_SUPPLIED INFORMATION:_
Content starts
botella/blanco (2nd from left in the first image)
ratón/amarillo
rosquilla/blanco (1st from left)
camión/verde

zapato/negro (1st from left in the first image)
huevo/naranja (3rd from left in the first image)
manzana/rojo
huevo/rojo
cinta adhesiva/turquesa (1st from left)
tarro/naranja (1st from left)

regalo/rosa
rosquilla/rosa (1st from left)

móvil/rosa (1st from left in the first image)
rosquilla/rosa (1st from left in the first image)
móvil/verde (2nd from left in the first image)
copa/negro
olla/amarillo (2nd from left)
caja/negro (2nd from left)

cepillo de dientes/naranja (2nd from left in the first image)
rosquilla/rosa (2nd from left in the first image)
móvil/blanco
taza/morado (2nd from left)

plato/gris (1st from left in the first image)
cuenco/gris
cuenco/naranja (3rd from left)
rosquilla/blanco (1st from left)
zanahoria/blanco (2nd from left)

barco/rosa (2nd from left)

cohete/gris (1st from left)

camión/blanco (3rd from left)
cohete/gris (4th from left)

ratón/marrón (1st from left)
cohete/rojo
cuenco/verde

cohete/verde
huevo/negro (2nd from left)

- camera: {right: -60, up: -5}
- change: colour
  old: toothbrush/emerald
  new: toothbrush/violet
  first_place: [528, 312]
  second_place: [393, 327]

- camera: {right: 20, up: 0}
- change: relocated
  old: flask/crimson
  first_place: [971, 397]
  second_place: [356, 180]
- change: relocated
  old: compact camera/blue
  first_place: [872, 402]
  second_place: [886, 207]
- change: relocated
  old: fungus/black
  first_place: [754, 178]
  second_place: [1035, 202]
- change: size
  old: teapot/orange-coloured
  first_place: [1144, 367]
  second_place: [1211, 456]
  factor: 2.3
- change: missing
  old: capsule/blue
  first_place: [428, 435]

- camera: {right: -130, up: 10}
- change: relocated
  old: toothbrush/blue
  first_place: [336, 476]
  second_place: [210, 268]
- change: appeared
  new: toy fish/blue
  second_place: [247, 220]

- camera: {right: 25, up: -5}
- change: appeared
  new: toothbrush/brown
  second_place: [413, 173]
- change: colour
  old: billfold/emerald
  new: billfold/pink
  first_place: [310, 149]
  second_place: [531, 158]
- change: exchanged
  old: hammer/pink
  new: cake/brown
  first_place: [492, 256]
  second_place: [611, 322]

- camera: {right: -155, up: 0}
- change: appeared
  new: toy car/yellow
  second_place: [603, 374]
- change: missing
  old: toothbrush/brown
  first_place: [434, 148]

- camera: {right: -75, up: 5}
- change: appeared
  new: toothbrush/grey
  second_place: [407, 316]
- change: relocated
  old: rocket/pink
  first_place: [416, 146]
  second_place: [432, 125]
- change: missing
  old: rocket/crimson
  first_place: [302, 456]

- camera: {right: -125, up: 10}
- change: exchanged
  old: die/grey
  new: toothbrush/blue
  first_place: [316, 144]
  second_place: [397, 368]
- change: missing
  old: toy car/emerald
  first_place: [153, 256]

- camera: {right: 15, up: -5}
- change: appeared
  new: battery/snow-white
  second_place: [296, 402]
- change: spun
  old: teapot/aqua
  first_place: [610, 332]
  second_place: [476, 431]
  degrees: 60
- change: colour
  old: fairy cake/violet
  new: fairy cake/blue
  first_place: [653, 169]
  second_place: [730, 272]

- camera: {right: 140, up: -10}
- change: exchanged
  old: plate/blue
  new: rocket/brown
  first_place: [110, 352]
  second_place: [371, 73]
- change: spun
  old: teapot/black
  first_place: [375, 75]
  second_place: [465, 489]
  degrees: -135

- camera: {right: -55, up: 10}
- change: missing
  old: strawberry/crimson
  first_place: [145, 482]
Content ends
Return every line of the entries above that the string "naranja" appears in.

_FINISHED TASK:_
huevo/naranja (3rd from left in the first image)
tarro/naranja (1st from left)
cepillo de dientes/naranja (2nd from left in the first image)
cuenco/naranja (3rd from left)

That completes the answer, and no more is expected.